* [Aim of the task] In the lines below, find the one that contains "none -> white brick G9:H9 level 1" and write it out exactly, along with every line that follows it.
——————————
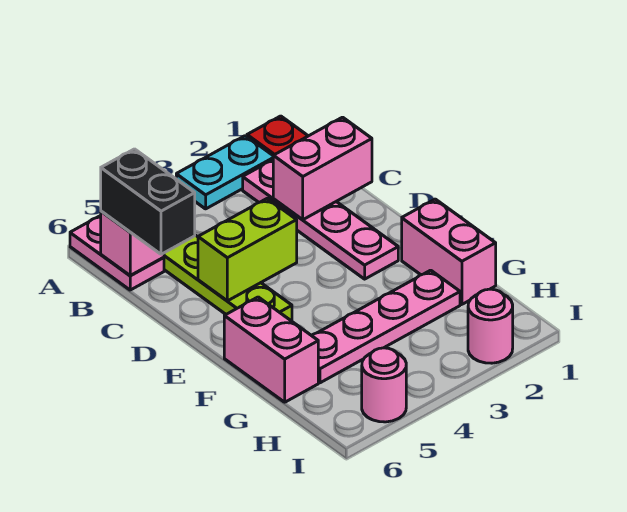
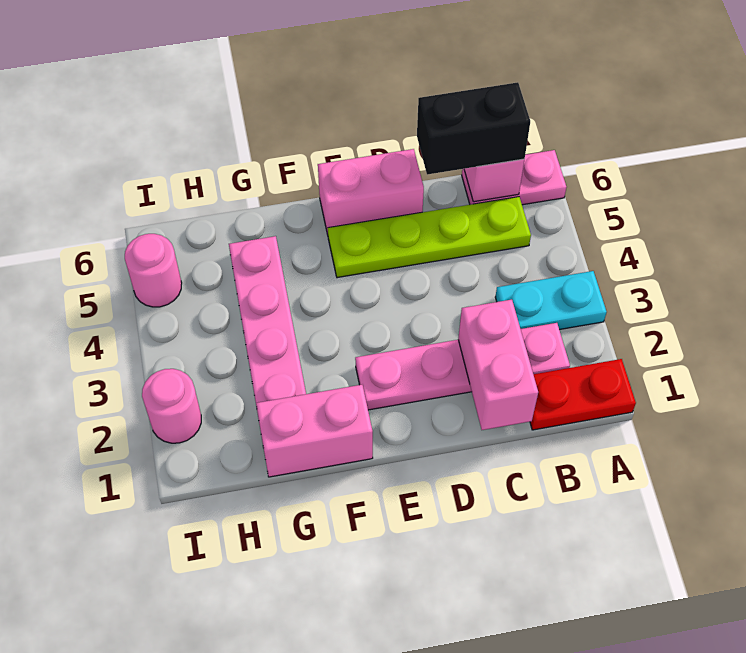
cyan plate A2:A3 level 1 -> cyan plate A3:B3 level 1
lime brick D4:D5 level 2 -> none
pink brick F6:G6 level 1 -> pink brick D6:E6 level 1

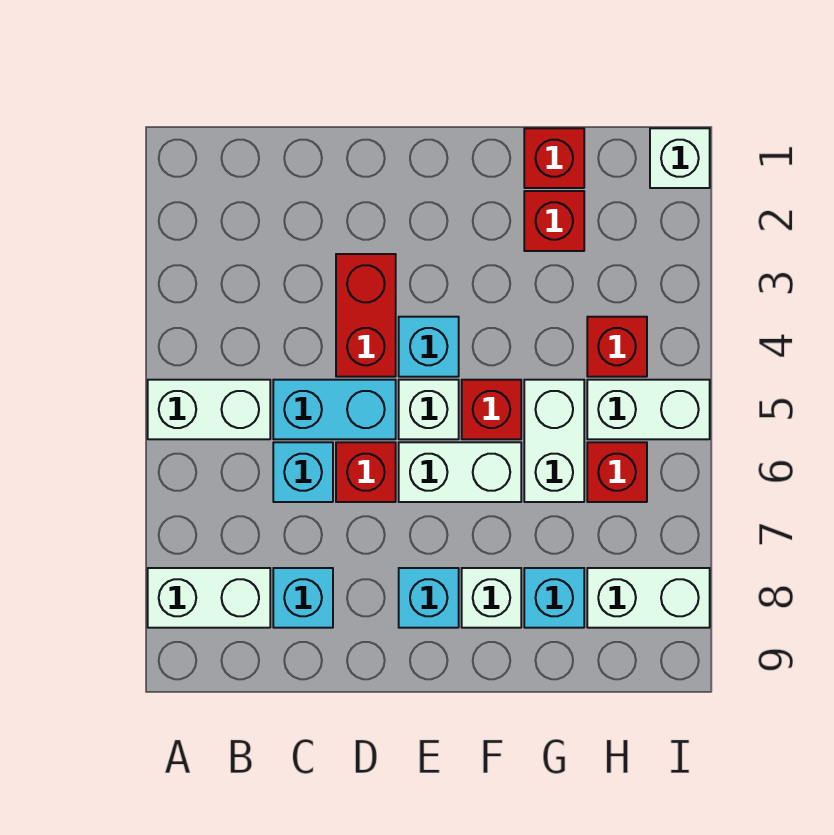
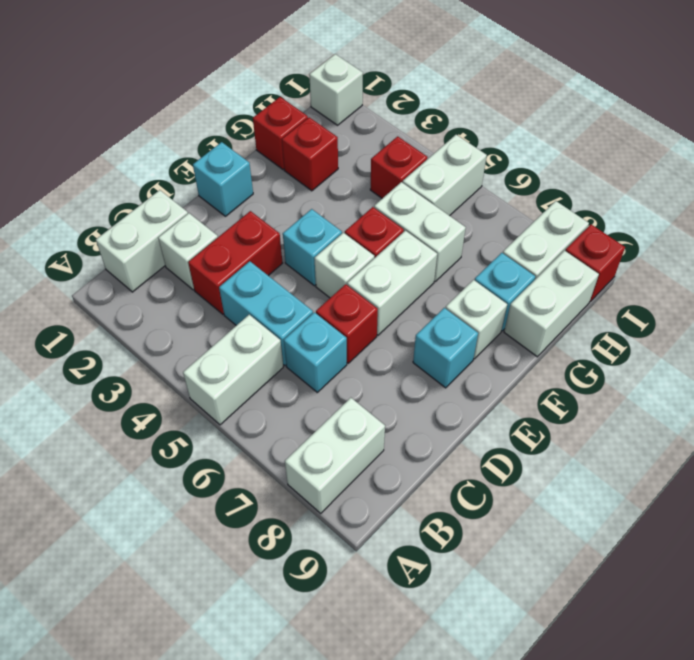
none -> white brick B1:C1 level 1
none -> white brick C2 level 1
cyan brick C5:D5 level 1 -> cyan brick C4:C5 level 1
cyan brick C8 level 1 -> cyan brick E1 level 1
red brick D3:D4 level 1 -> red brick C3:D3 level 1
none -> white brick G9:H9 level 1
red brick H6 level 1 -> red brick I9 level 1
——————————
* [Answer space]
none -> white brick G9:H9 level 1
red brick H6 level 1 -> red brick I9 level 1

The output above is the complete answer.